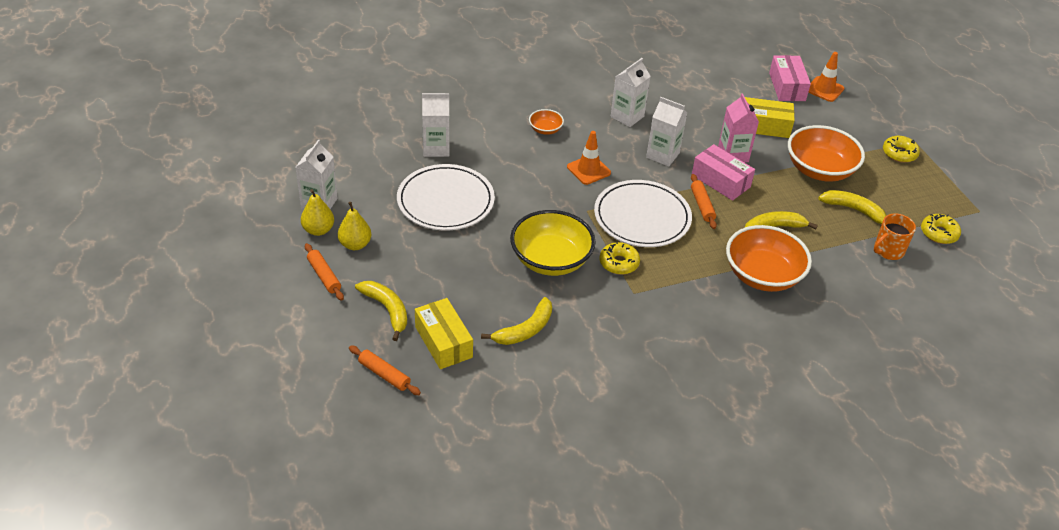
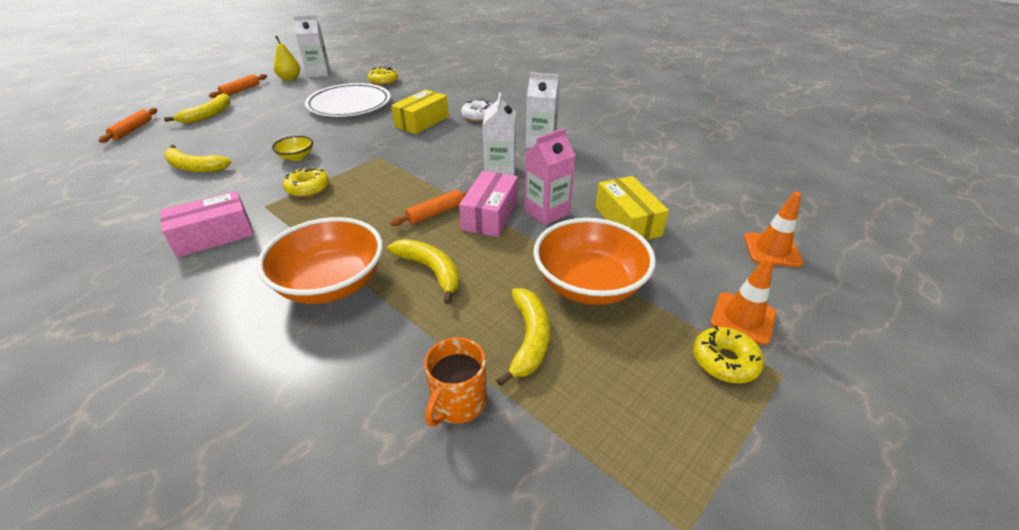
camera: 65 degrees right, 5 degrees down
(355, 244) = (279, 91): yellow pear -> none
(436, 148) = (411, 88): white carton -> none
(443, 342) = (173, 140): yellow box -> yellow box (422, 122)
(545, 129) = (478, 116): orange bowl -> white donut
(551, 260) = (296, 157): yellow bowl -> yellow bowl, size x0.47
(588, 170) = (439, 144): orange traffic cone -> orange traffic cone (742, 318)
(642, 217) = (388, 184): white plate -> none
(787, 87) = (730, 220): pink box -> pink box (214, 236)
(888, 250) = (458, 402): orange mug -> orange mug turned 90 degrees counterclockwise
(939, 233) = (556, 470): yellow donut -> yellow donut (383, 81)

WHAT THIS TASK INVOLVES
Retype all the data exactly, please, without pictures.

WRITTEN SOLUTION
camera: 65 degrees right, 5 degrees down
(355, 244) = (279, 91): yellow pear -> none
(436, 148) = (411, 88): white carton -> none
(443, 342) = (173, 140): yellow box -> yellow box (422, 122)
(545, 129) = (478, 116): orange bowl -> white donut
(551, 260) = (296, 157): yellow bowl -> yellow bowl, size x0.47
(588, 170) = (439, 144): orange traffic cone -> orange traffic cone (742, 318)
(642, 217) = (388, 184): white plate -> none
(787, 87) = (730, 220): pink box -> pink box (214, 236)
(888, 250) = (458, 402): orange mug -> orange mug turned 90 degrees counterclockwise
(939, 233) = (556, 470): yellow donut -> yellow donut (383, 81)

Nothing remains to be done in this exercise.